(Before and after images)
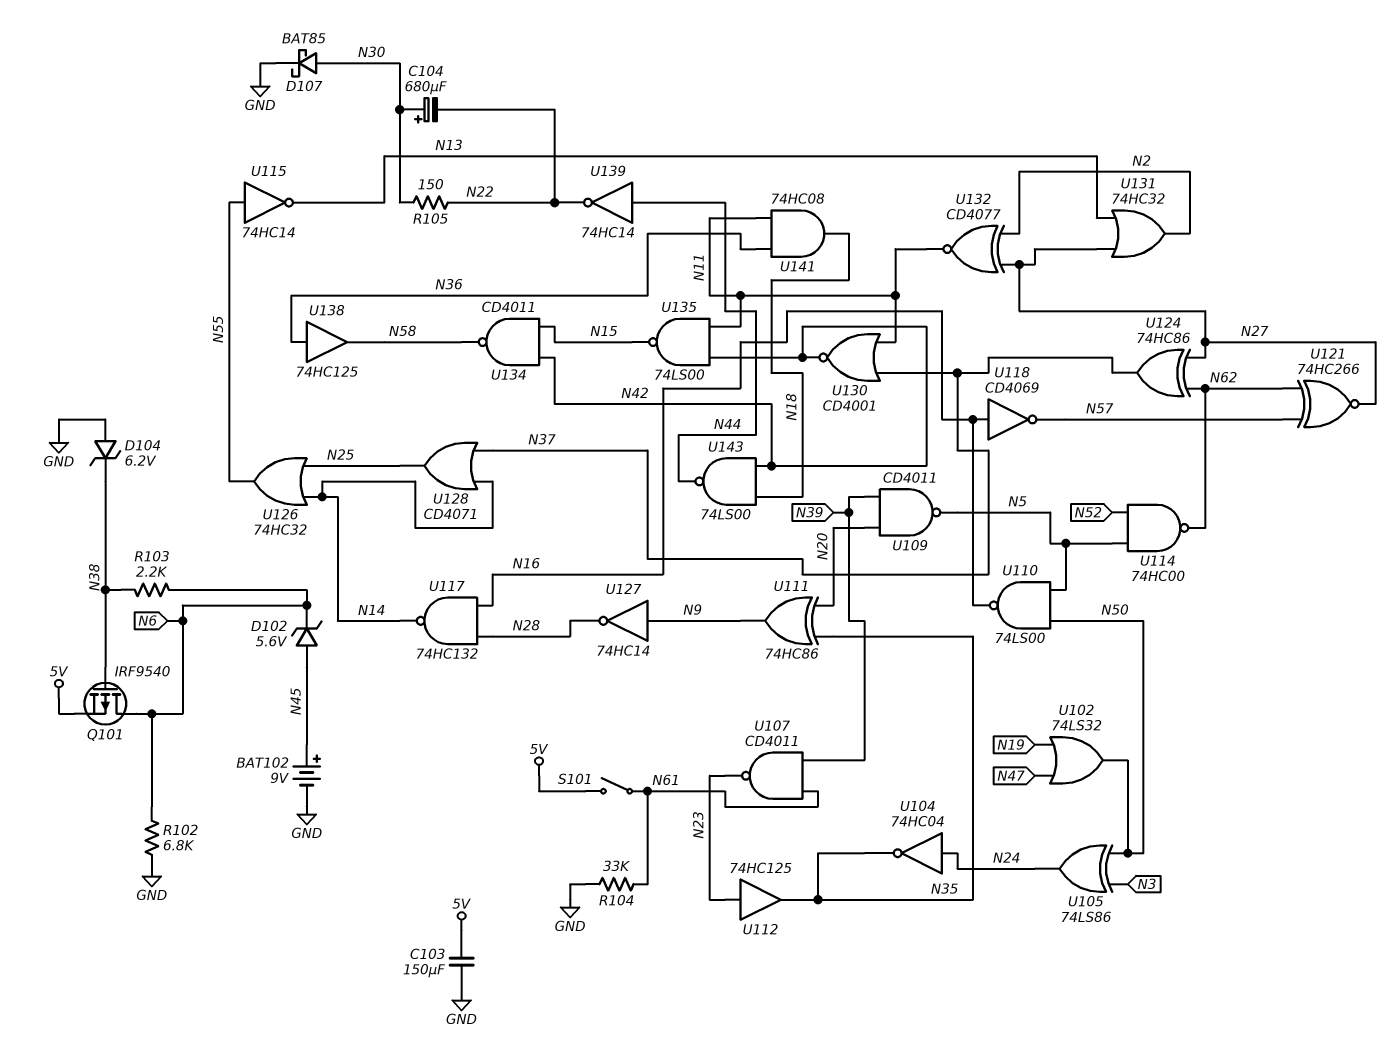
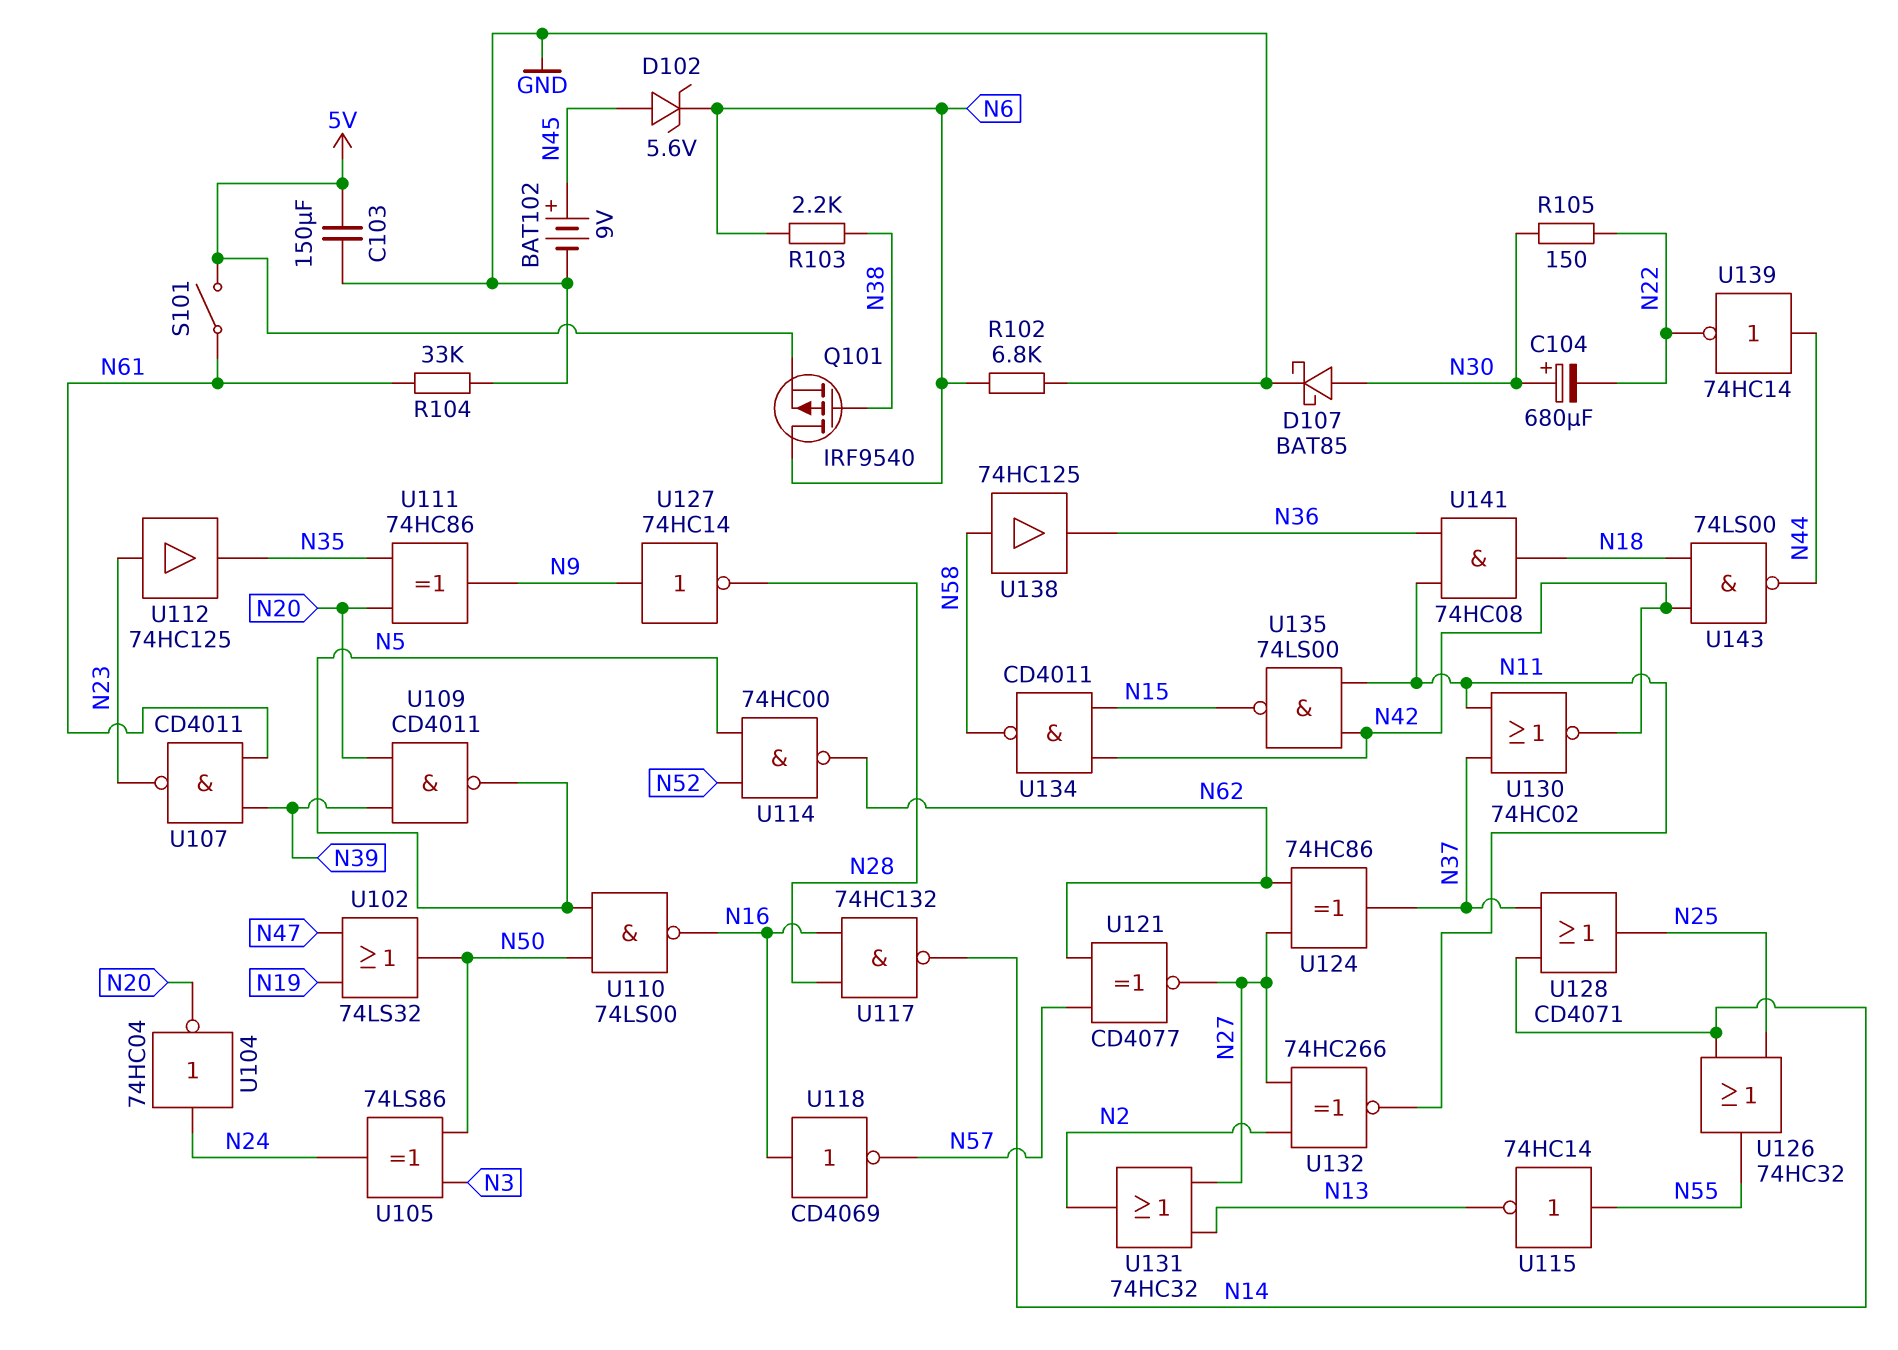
D104: zener 6.2V (A GND, K N38) -> none
U104: NOT 74HC04 (in N24, out N35) -> NOT 74HC04 (in N24, out N20)
U121: XNOR 74HC266 (in N57, in N62, out N27) -> XNOR CD4077 (in N57, in N62, out N27)
U130: NOR CD4001 (in N11, in N37, out N42) -> NOR 74HC02 (in N11, in N37, out N42)
U132: XNOR CD4077 (in N2, in N27, out N11) -> XNOR 74HC266 (in N2, in N27, out N11)
U138: buffer 74HC125 (in N36, out N58) -> buffer 74HC125 (in N58, out N36)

= Your task =
Copy, exactly as written, the lines above, beginning with the one that contains "U132: XNOR CD4077" and ending with the last.

= Answer to the exercise =
U132: XNOR CD4077 (in N2, in N27, out N11) -> XNOR 74HC266 (in N2, in N27, out N11)
U138: buffer 74HC125 (in N36, out N58) -> buffer 74HC125 (in N58, out N36)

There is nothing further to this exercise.